Object transformation records:
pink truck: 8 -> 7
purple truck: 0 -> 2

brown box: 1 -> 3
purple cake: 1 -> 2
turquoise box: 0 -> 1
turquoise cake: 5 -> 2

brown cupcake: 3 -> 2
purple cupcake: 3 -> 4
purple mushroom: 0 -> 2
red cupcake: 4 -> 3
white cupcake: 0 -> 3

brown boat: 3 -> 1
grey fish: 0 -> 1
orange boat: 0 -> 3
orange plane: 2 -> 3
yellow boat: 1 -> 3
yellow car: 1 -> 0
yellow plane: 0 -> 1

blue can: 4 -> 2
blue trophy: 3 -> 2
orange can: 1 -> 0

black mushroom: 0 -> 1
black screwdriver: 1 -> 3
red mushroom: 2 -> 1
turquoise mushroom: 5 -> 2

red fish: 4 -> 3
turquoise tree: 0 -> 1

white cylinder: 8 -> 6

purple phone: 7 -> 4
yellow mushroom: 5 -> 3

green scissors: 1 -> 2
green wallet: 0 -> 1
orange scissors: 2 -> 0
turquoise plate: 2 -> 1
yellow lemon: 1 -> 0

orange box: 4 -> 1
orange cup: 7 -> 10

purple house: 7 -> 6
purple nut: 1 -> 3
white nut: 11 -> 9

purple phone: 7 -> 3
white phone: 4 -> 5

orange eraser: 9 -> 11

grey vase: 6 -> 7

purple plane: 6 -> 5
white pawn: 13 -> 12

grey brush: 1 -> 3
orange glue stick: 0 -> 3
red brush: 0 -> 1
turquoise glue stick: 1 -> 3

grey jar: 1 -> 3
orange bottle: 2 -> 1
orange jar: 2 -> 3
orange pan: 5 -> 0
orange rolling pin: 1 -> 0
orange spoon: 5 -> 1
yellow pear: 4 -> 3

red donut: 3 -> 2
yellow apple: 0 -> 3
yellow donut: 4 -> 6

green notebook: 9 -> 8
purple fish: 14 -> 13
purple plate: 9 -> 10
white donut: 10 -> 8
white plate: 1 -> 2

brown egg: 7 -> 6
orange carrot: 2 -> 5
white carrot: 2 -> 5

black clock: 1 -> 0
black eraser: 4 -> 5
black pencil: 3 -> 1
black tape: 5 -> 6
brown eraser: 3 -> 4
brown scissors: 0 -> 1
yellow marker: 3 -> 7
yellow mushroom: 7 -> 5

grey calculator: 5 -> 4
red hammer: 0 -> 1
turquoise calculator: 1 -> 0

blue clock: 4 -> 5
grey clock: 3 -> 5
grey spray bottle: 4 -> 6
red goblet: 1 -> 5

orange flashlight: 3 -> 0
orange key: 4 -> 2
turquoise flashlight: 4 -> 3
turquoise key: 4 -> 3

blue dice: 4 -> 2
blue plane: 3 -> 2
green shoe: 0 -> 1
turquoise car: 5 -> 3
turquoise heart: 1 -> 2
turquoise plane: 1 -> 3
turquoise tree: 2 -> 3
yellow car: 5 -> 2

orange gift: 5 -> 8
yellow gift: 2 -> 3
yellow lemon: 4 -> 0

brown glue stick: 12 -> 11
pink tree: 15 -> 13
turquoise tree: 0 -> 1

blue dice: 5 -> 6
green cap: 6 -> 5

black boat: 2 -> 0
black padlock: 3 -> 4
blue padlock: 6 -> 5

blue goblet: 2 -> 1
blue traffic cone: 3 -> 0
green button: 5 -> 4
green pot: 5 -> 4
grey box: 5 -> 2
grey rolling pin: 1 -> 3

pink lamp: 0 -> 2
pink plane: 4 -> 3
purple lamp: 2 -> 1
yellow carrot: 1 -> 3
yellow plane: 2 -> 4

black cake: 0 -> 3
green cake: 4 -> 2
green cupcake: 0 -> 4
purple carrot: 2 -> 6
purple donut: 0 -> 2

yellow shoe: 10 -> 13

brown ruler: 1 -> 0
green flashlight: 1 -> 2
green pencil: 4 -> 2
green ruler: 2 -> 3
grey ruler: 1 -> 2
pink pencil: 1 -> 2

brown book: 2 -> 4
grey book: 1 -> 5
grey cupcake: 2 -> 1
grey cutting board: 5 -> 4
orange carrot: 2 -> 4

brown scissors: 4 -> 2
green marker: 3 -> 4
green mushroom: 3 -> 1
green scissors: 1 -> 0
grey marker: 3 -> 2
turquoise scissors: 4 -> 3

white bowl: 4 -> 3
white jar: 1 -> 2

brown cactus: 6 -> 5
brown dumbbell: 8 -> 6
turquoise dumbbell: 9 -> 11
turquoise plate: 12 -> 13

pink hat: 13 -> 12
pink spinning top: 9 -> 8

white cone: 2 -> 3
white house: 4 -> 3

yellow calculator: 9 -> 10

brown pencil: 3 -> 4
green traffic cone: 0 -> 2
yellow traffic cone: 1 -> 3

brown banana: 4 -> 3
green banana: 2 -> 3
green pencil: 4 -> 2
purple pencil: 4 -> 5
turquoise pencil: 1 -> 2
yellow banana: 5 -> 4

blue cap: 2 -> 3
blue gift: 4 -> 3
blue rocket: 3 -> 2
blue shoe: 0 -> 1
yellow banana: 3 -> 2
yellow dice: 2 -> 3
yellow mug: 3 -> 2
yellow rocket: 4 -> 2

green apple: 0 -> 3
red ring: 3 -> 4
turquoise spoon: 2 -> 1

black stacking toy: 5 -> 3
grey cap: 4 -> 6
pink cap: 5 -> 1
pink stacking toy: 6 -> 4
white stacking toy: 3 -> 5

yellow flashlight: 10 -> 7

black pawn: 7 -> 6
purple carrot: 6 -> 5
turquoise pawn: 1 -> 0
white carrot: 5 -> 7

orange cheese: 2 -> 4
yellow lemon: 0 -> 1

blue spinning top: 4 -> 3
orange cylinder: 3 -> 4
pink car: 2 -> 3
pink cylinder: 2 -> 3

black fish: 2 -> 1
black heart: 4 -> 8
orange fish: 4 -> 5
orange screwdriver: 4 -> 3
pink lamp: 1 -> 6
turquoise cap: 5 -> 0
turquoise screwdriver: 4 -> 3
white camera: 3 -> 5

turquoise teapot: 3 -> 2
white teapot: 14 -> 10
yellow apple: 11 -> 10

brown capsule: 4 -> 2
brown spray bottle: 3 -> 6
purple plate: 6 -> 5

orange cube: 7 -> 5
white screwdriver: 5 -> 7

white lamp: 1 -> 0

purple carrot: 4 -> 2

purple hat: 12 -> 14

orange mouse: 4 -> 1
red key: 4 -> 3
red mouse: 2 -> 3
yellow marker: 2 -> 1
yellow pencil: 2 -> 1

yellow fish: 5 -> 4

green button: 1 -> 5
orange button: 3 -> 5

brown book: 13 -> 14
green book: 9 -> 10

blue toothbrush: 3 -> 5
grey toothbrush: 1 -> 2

### YOUR ASSIGNMENT
The answer is each line from the entries above in which the word "banana" occurs.

### ANSWER TO THE PROBLEM
brown banana: 4 -> 3
green banana: 2 -> 3
yellow banana: 5 -> 4
yellow banana: 3 -> 2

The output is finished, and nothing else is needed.